----- SUPPLIED RECORDS -----
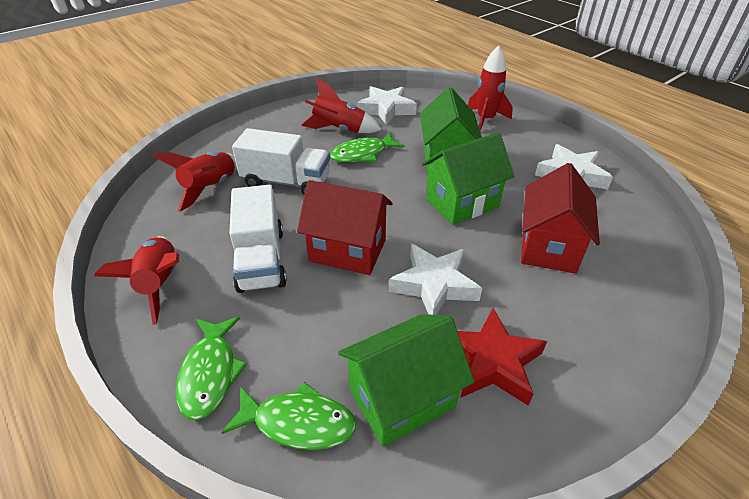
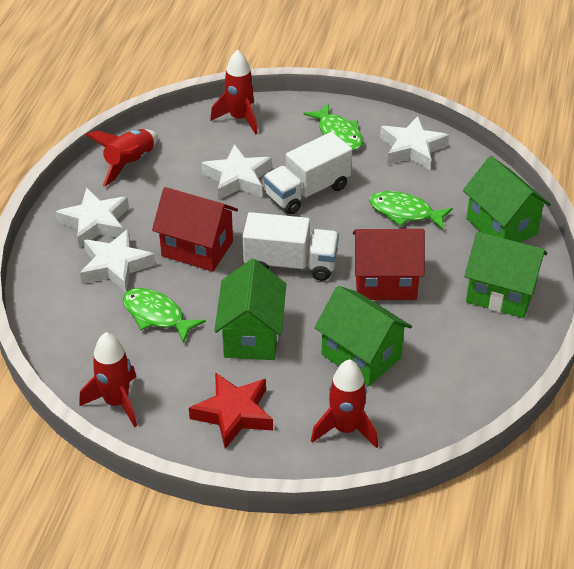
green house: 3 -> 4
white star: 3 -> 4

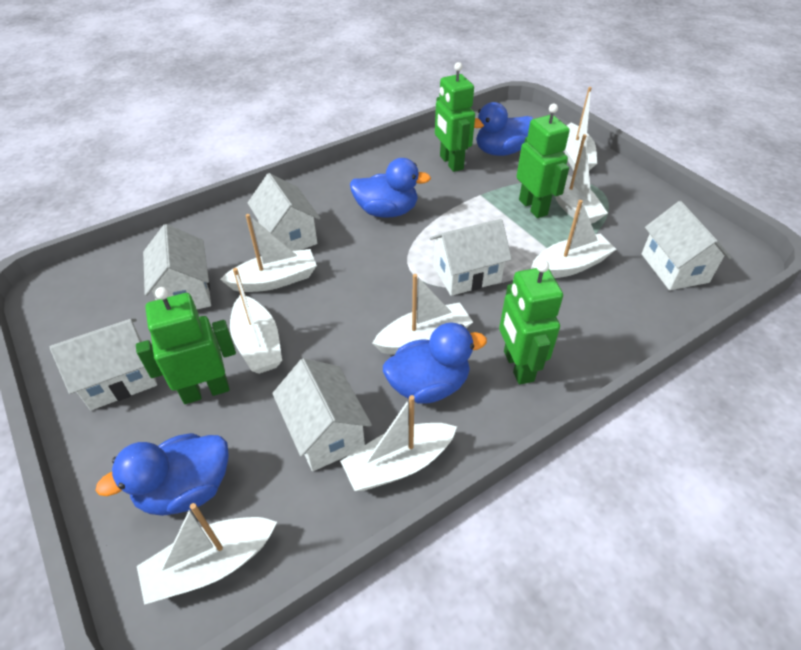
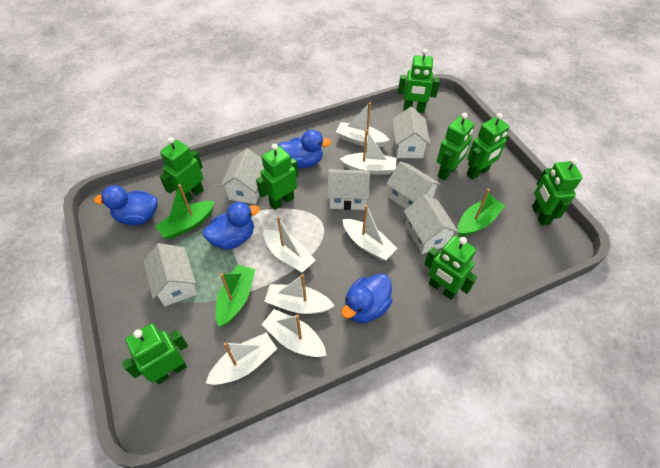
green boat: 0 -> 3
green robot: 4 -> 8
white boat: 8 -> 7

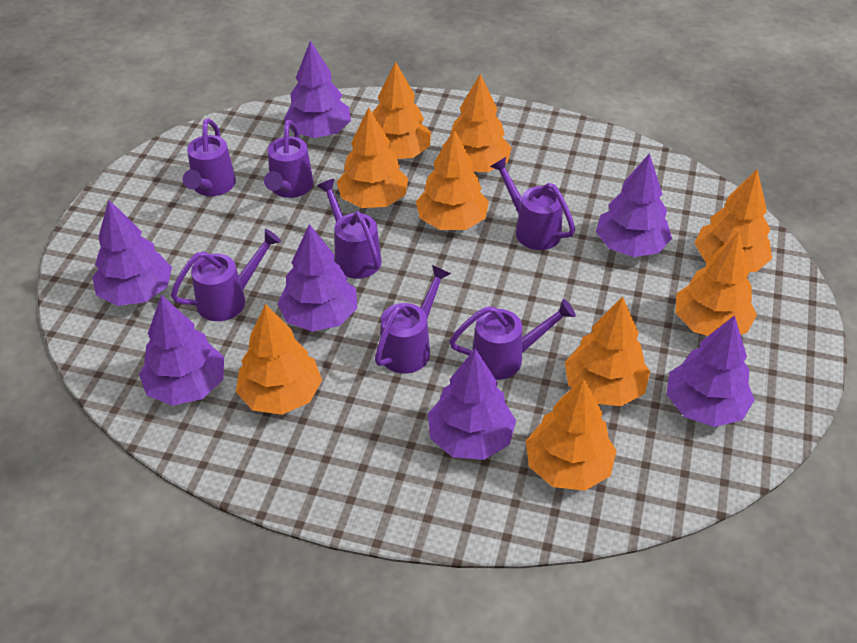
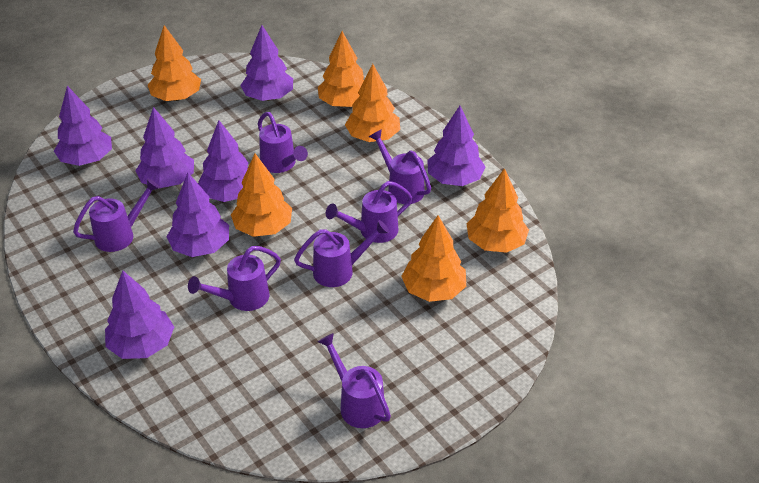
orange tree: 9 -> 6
-----
TASK REQUIREMENTS:
Could you write out the whole listing exactly, dropping the pictures?

THE ANSWER:
green house: 3 -> 4
white star: 3 -> 4

green boat: 0 -> 3
green robot: 4 -> 8
white boat: 8 -> 7

orange tree: 9 -> 6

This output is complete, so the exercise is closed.